§ Exercise details: Repeat all of the records verbatim.

Extracted records
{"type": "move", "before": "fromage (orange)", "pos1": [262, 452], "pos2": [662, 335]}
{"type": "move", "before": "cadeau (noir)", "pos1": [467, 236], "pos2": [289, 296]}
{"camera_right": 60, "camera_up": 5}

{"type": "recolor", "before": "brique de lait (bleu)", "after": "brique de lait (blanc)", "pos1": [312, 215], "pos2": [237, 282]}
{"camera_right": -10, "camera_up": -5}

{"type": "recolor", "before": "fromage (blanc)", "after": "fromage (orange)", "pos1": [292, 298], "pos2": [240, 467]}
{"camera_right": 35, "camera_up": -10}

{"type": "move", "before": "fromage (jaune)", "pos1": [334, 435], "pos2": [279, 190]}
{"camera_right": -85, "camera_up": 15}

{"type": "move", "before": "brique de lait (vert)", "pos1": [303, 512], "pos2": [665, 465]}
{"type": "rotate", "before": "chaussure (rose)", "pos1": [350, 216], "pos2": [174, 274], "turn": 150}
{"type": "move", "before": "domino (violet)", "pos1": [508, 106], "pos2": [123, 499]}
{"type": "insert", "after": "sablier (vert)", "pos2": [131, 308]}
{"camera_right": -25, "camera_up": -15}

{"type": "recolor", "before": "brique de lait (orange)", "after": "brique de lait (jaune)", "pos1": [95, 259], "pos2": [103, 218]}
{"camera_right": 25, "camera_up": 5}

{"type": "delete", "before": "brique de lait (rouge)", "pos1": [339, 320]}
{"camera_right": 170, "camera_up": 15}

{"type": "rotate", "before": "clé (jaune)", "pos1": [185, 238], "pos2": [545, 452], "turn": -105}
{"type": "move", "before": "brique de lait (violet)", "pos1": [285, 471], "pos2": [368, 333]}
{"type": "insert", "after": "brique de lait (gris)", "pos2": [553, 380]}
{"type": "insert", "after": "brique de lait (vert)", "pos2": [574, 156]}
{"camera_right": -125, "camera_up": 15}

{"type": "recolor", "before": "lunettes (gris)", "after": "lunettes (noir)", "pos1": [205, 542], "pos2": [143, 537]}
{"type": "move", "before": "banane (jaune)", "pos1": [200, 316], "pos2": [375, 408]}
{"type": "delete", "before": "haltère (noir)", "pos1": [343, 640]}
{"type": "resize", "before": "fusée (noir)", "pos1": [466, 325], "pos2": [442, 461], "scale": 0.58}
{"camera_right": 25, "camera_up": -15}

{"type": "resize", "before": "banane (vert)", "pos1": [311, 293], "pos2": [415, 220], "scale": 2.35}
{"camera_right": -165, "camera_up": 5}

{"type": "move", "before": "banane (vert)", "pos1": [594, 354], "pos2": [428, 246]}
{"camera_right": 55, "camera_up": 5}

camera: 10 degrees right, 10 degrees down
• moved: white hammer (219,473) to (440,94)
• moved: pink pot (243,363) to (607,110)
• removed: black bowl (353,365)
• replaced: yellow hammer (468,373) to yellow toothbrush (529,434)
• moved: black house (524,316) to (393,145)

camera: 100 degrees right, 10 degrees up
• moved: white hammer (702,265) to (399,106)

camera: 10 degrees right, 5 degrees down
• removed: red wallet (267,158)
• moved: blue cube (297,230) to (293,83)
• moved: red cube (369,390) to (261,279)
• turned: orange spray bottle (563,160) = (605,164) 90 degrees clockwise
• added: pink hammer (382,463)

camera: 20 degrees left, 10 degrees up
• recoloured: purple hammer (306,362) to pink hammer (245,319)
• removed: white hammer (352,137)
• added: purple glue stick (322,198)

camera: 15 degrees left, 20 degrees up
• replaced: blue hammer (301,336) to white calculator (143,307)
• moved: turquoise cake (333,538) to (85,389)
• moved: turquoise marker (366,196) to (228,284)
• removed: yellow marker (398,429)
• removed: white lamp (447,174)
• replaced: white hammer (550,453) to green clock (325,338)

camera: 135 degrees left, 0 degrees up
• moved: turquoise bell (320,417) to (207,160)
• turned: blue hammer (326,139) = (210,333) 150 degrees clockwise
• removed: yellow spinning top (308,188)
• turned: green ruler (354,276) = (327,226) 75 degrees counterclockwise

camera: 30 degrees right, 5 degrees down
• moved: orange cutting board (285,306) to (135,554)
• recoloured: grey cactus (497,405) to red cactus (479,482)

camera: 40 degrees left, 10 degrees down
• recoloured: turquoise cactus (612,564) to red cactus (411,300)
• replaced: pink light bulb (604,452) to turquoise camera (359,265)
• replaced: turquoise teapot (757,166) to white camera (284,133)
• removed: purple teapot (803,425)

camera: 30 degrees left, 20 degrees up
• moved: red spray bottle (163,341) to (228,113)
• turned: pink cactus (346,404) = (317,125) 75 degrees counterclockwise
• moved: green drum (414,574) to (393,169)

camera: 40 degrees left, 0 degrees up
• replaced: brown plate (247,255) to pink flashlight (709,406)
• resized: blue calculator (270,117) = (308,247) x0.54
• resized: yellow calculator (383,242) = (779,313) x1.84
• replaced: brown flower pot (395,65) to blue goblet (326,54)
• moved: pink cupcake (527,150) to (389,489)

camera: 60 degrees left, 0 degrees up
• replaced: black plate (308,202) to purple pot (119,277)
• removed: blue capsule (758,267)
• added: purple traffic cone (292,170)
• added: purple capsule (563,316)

§ Solution:
{"type": "move", "before": "fromage (orange)", "pos1": [262, 452], "pos2": [662, 335]}
{"type": "move", "before": "cadeau (noir)", "pos1": [467, 236], "pos2": [289, 296]}
{"camera_right": 60, "camera_up": 5}

{"type": "recolor", "before": "brique de lait (bleu)", "after": "brique de lait (blanc)", "pos1": [312, 215], "pos2": [237, 282]}
{"camera_right": -10, "camera_up": -5}

{"type": "recolor", "before": "fromage (blanc)", "after": "fromage (orange)", "pos1": [292, 298], "pos2": [240, 467]}
{"camera_right": 35, "camera_up": -10}

{"type": "move", "before": "fromage (jaune)", "pos1": [334, 435], "pos2": [279, 190]}
{"camera_right": -85, "camera_up": 15}

{"type": "move", "before": "brique de lait (vert)", "pos1": [303, 512], "pos2": [665, 465]}
{"type": "rotate", "before": "chaussure (rose)", "pos1": [350, 216], "pos2": [174, 274], "turn": 150}
{"type": "move", "before": "domino (violet)", "pos1": [508, 106], "pos2": [123, 499]}
{"type": "insert", "after": "sablier (vert)", "pos2": [131, 308]}
{"camera_right": -25, "camera_up": -15}

{"type": "recolor", "before": "brique de lait (orange)", "after": "brique de lait (jaune)", "pos1": [95, 259], "pos2": [103, 218]}
{"camera_right": 25, "camera_up": 5}

{"type": "delete", "before": "brique de lait (rouge)", "pos1": [339, 320]}
{"camera_right": 170, "camera_up": 15}

{"type": "rotate", "before": "clé (jaune)", "pos1": [185, 238], "pos2": [545, 452], "turn": -105}
{"type": "move", "before": "brique de lait (violet)", "pos1": [285, 471], "pos2": [368, 333]}
{"type": "insert", "after": "brique de lait (gris)", "pos2": [553, 380]}
{"type": "insert", "after": "brique de lait (vert)", "pos2": [574, 156]}
{"camera_right": -125, "camera_up": 15}

{"type": "recolor", "before": "lunettes (gris)", "after": "lunettes (noir)", "pos1": [205, 542], "pos2": [143, 537]}
{"type": "move", "before": "banane (jaune)", "pos1": [200, 316], "pos2": [375, 408]}
{"type": "delete", "before": "haltère (noir)", "pos1": [343, 640]}
{"type": "resize", "before": "fusée (noir)", "pos1": [466, 325], "pos2": [442, 461], "scale": 0.58}
{"camera_right": 25, "camera_up": -15}

{"type": "resize", "before": "banane (vert)", "pos1": [311, 293], "pos2": [415, 220], "scale": 2.35}
{"camera_right": -165, "camera_up": 5}

{"type": "move", "before": "banane (vert)", "pos1": [594, 354], "pos2": [428, 246]}
{"camera_right": 55, "camera_up": 5}

camera: 10 degrees right, 10 degrees down
• moved: white hammer (219,473) to (440,94)
• moved: pink pot (243,363) to (607,110)
• removed: black bowl (353,365)
• replaced: yellow hammer (468,373) to yellow toothbrush (529,434)
• moved: black house (524,316) to (393,145)

camera: 100 degrees right, 10 degrees up
• moved: white hammer (702,265) to (399,106)

camera: 10 degrees right, 5 degrees down
• removed: red wallet (267,158)
• moved: blue cube (297,230) to (293,83)
• moved: red cube (369,390) to (261,279)
• turned: orange spray bottle (563,160) = (605,164) 90 degrees clockwise
• added: pink hammer (382,463)

camera: 20 degrees left, 10 degrees up
• recoloured: purple hammer (306,362) to pink hammer (245,319)
• removed: white hammer (352,137)
• added: purple glue stick (322,198)

camera: 15 degrees left, 20 degrees up
• replaced: blue hammer (301,336) to white calculator (143,307)
• moved: turquoise cake (333,538) to (85,389)
• moved: turquoise marker (366,196) to (228,284)
• removed: yellow marker (398,429)
• removed: white lamp (447,174)
• replaced: white hammer (550,453) to green clock (325,338)

camera: 135 degrees left, 0 degrees up
• moved: turquoise bell (320,417) to (207,160)
• turned: blue hammer (326,139) = (210,333) 150 degrees clockwise
• removed: yellow spinning top (308,188)
• turned: green ruler (354,276) = (327,226) 75 degrees counterclockwise

camera: 30 degrees right, 5 degrees down
• moved: orange cutting board (285,306) to (135,554)
• recoloured: grey cactus (497,405) to red cactus (479,482)

camera: 40 degrees left, 10 degrees down
• recoloured: turquoise cactus (612,564) to red cactus (411,300)
• replaced: pink light bulb (604,452) to turquoise camera (359,265)
• replaced: turquoise teapot (757,166) to white camera (284,133)
• removed: purple teapot (803,425)

camera: 30 degrees left, 20 degrees up
• moved: red spray bottle (163,341) to (228,113)
• turned: pink cactus (346,404) = (317,125) 75 degrees counterclockwise
• moved: green drum (414,574) to (393,169)

camera: 40 degrees left, 0 degrees up
• replaced: brown plate (247,255) to pink flashlight (709,406)
• resized: blue calculator (270,117) = (308,247) x0.54
• resized: yellow calculator (383,242) = (779,313) x1.84
• replaced: brown flower pot (395,65) to blue goblet (326,54)
• moved: pink cupcake (527,150) to (389,489)

camera: 60 degrees left, 0 degrees up
• replaced: black plate (308,202) to purple pot (119,277)
• removed: blue capsule (758,267)
• added: purple traffic cone (292,170)
• added: purple capsule (563,316)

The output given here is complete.